--- START ---

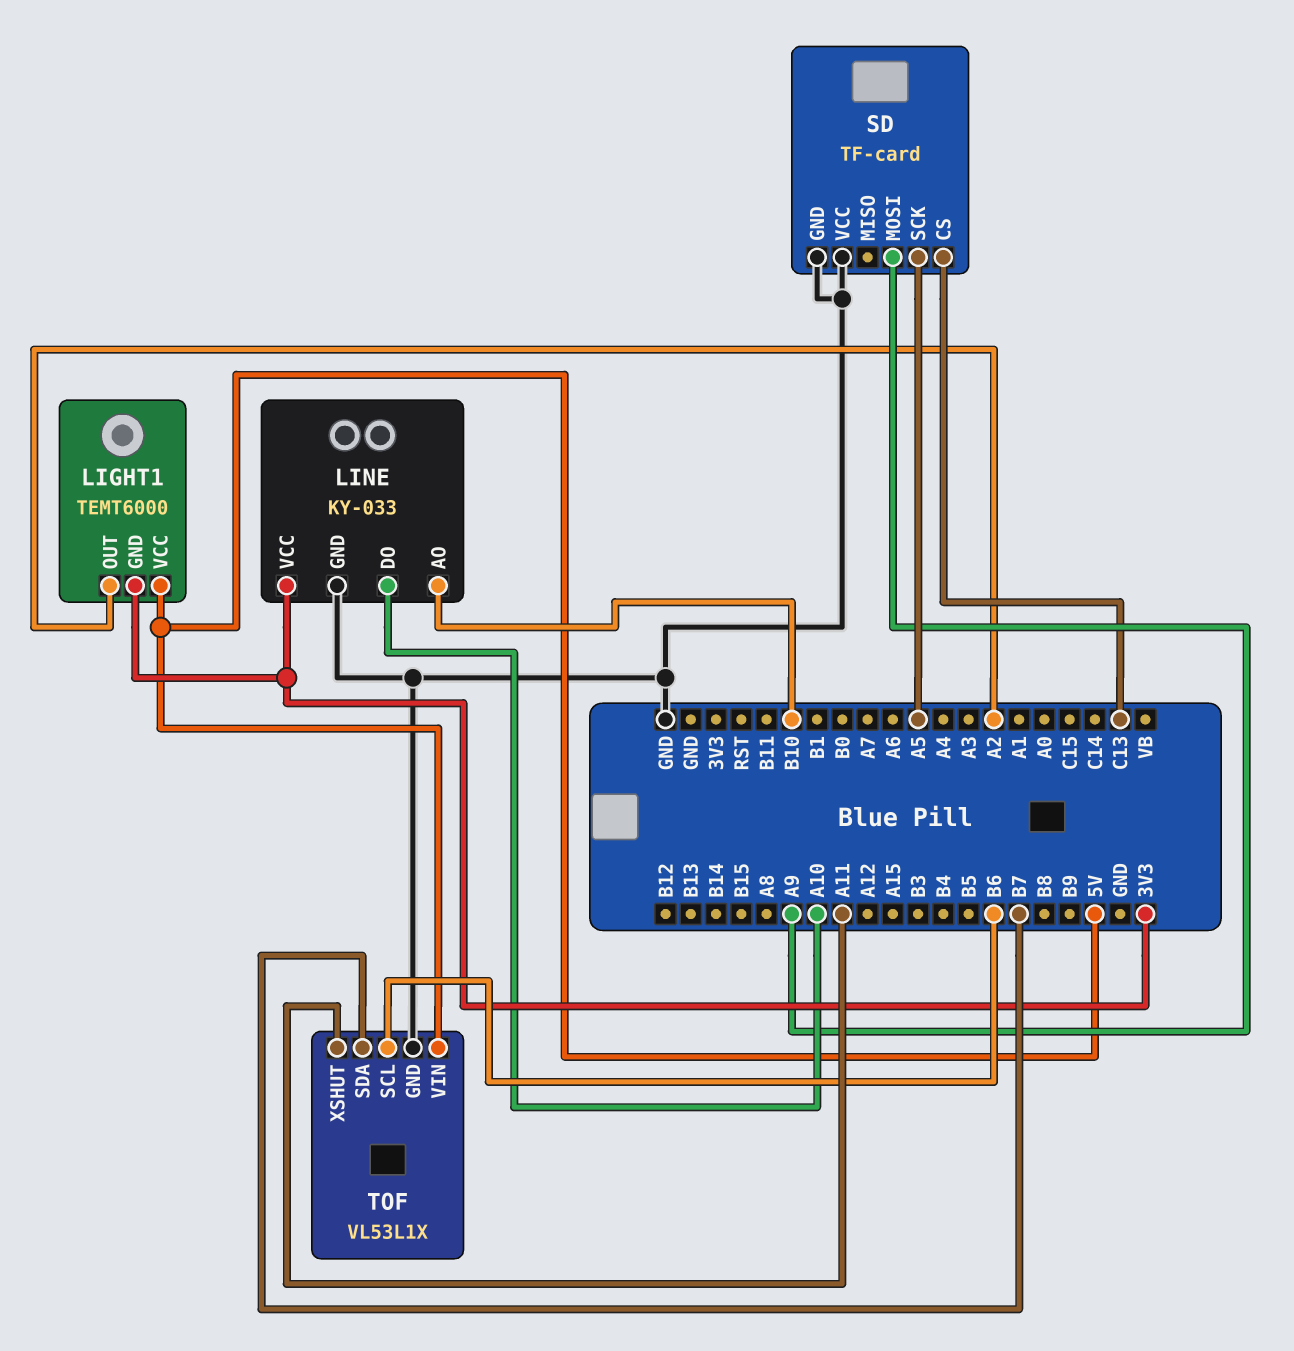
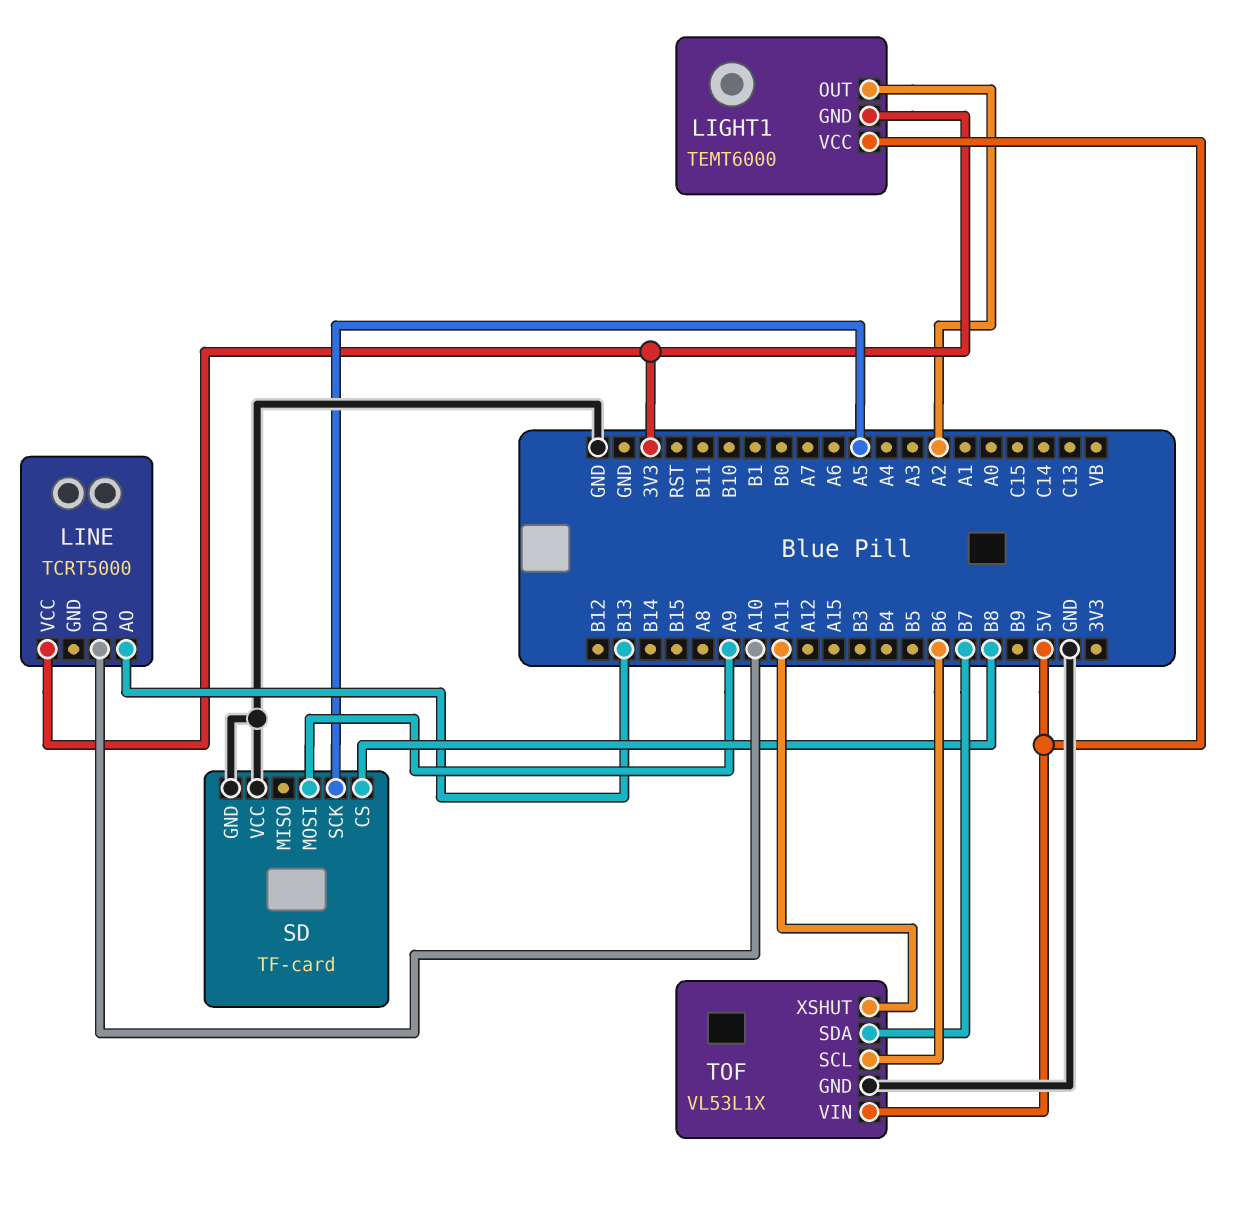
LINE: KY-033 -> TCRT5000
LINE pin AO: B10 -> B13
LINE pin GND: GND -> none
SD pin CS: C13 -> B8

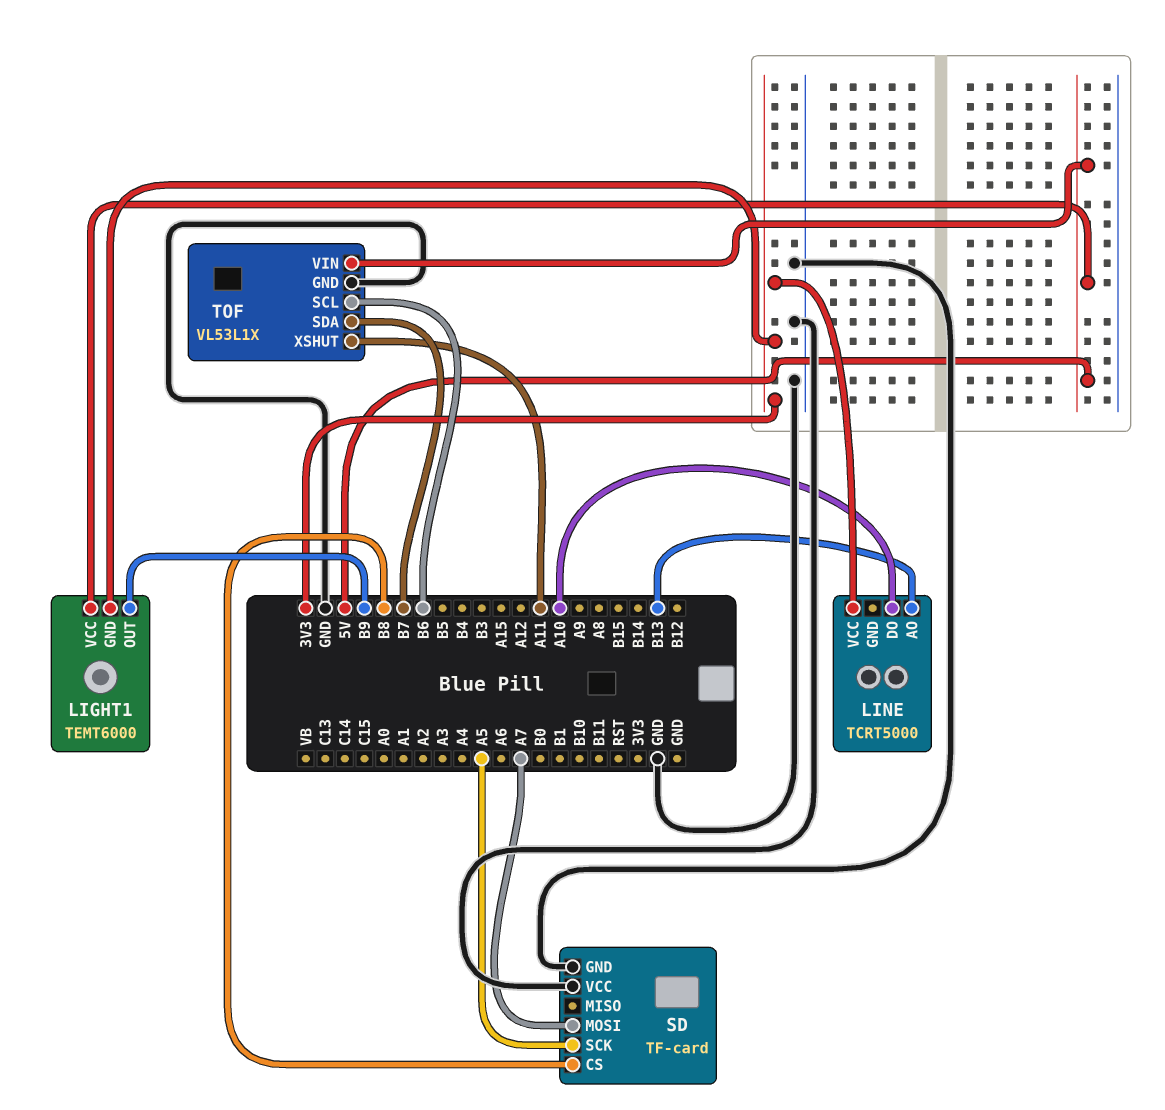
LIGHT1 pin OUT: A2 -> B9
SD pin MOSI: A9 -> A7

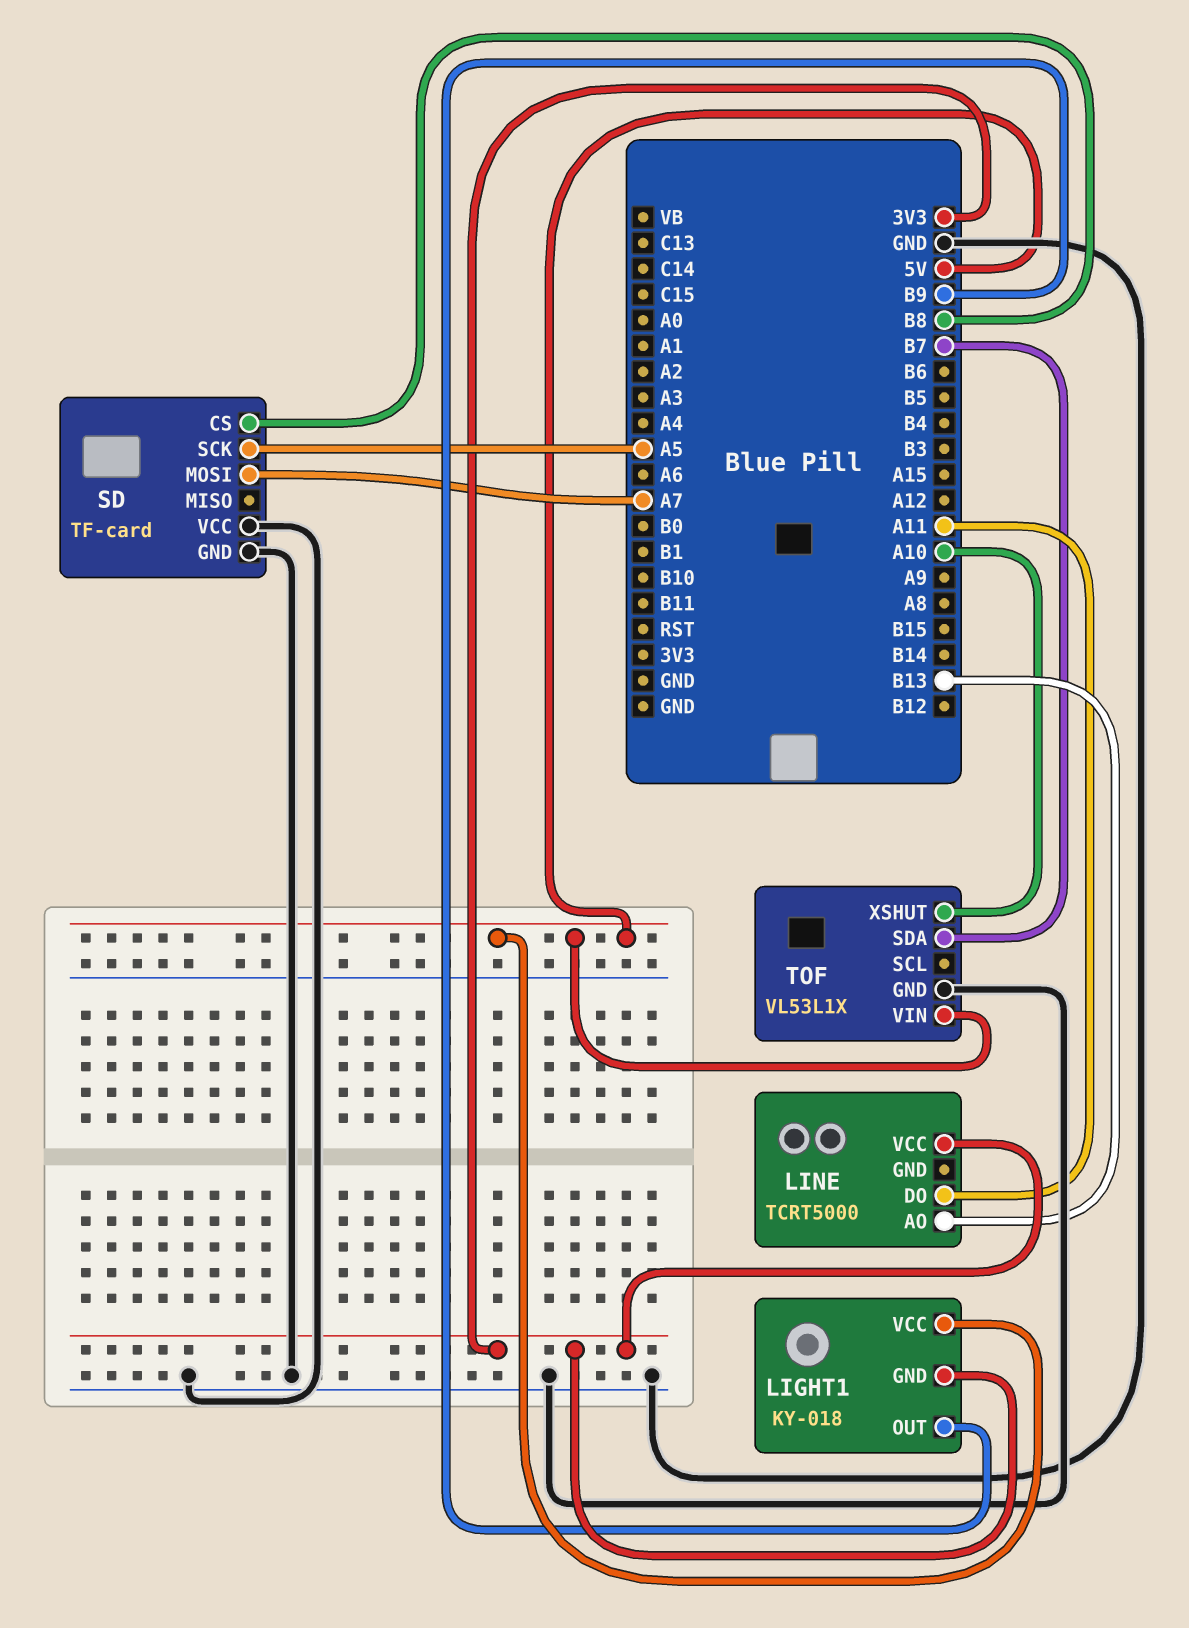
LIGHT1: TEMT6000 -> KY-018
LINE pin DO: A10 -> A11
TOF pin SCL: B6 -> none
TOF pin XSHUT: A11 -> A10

--- END ---

Beginning with the line that contains "LINE pin AO: B10 -> B13", reproduce every line through the end of the records above exactly, leaving pictures out.

» REPLY TO THE TASK:
LINE pin AO: B10 -> B13
LINE pin GND: GND -> none
SD pin CS: C13 -> B8

LIGHT1 pin OUT: A2 -> B9
SD pin MOSI: A9 -> A7

LIGHT1: TEMT6000 -> KY-018
LINE pin DO: A10 -> A11
TOF pin SCL: B6 -> none
TOF pin XSHUT: A11 -> A10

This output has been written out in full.